◆ Task brief ◆
For each line below that contains the string "none", copy that line.

[Before-and-after change data]
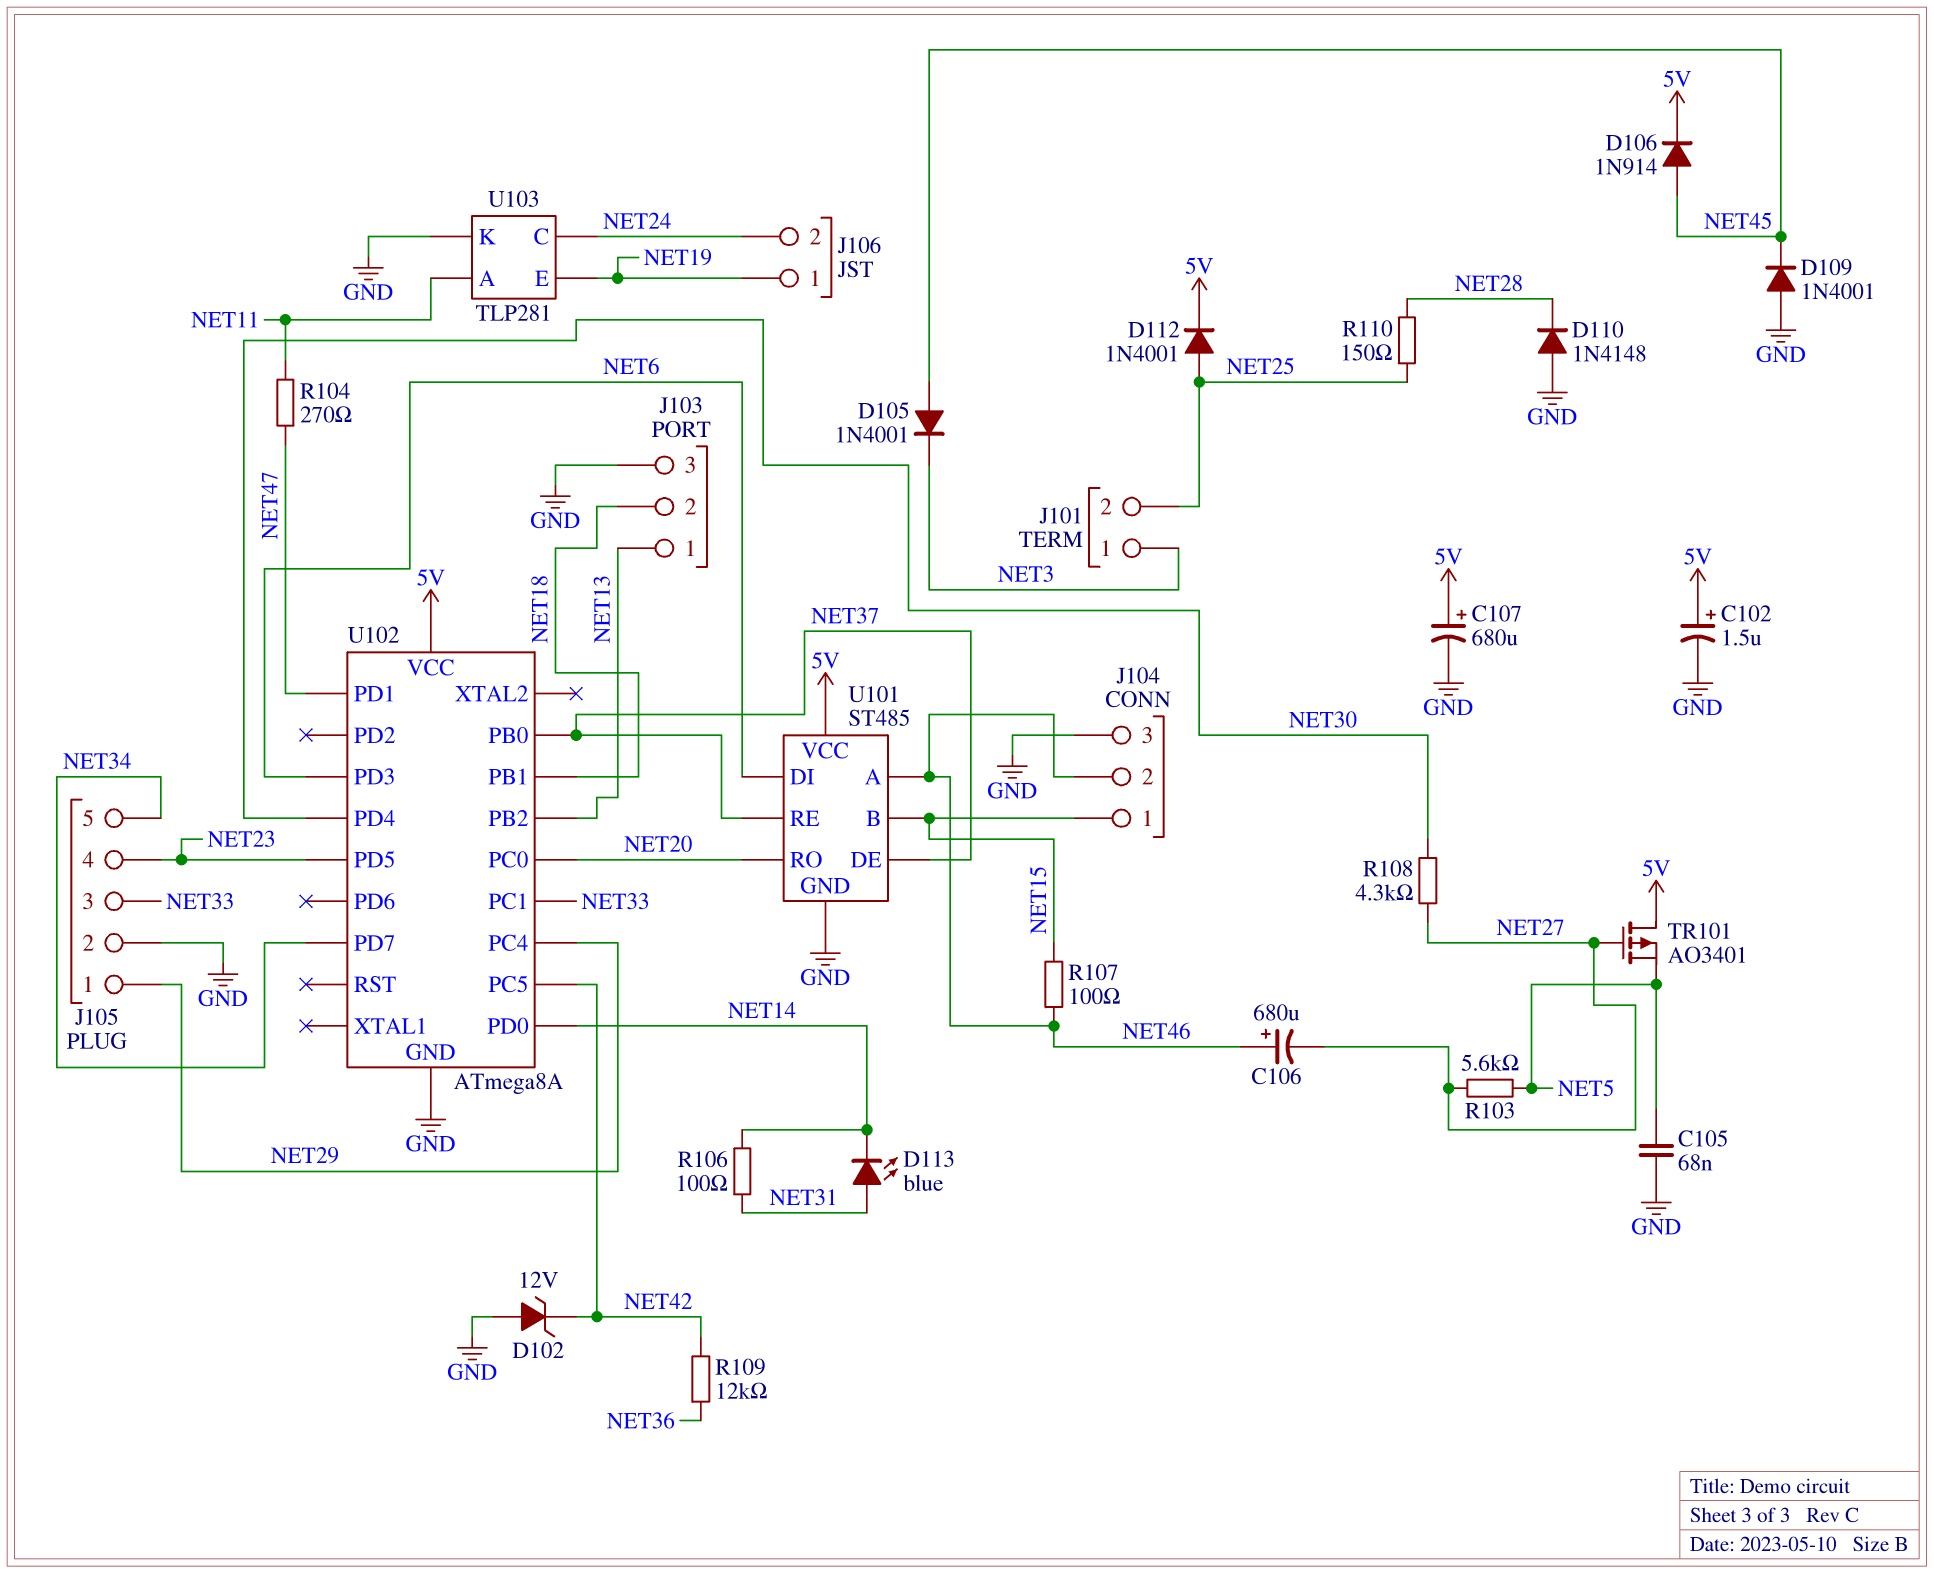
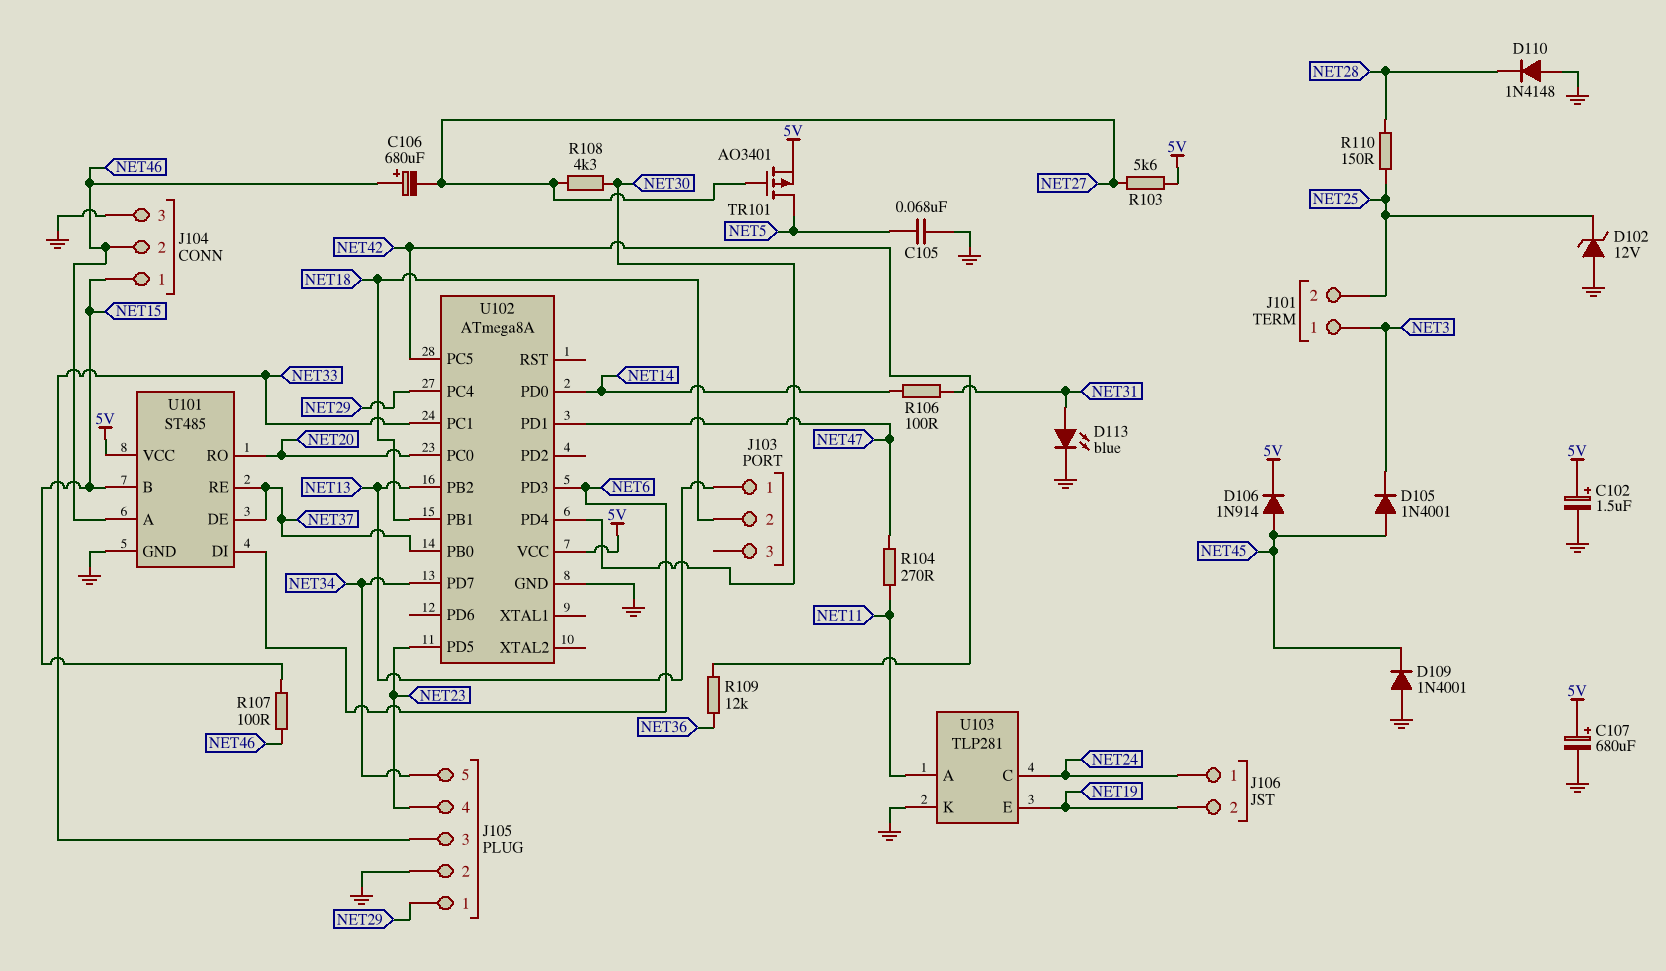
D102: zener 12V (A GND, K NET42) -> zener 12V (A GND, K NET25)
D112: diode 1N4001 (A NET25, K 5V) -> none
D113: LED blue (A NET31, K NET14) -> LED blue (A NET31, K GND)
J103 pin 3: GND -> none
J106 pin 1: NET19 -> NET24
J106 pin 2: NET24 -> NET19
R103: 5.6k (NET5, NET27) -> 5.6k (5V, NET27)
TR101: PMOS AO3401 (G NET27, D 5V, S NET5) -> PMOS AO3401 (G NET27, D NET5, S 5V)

◆ Result of the task ◆
D112: diode 1N4001 (A NET25, K 5V) -> none
J103 pin 3: GND -> none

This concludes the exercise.